(Image change detection data)
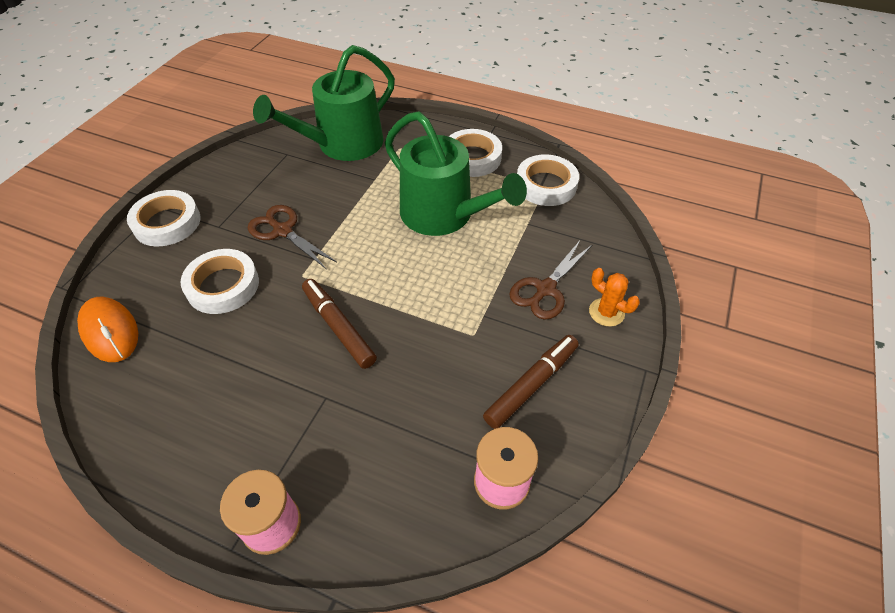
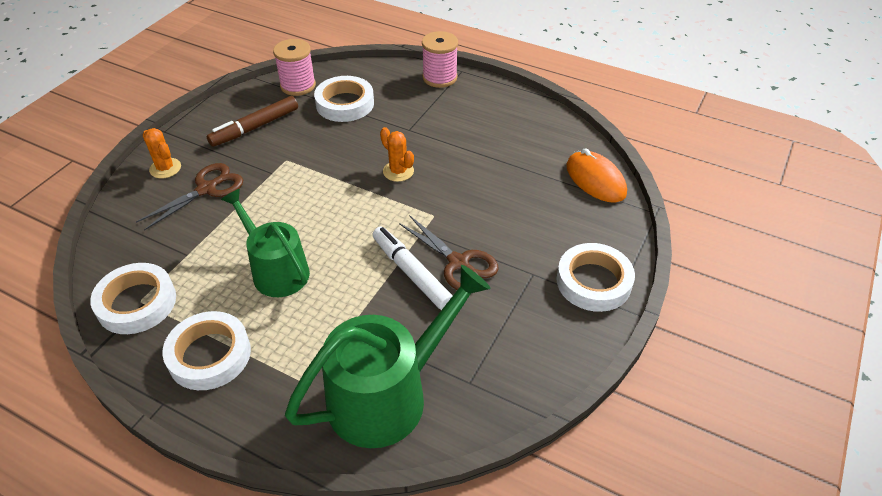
camera: 175 degrees left, 5 degrees down
white tape [180,249,259,314] -> white tape moved to [314,76,374,122]
brown marker [302,279,377,369] -> orange cactus [380,127,414,182]
green watering can [385,111,527,236] -> green watering can [221,189,310,297], size x0.67
none -> white marker [373,227,453,310]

WORK REQUEST
Could you find every line in the records above that has the string "white" and copy it?

WRITTEN RESPONSE
white tape [180,249,259,314] -> white tape moved to [314,76,374,122]
none -> white marker [373,227,453,310]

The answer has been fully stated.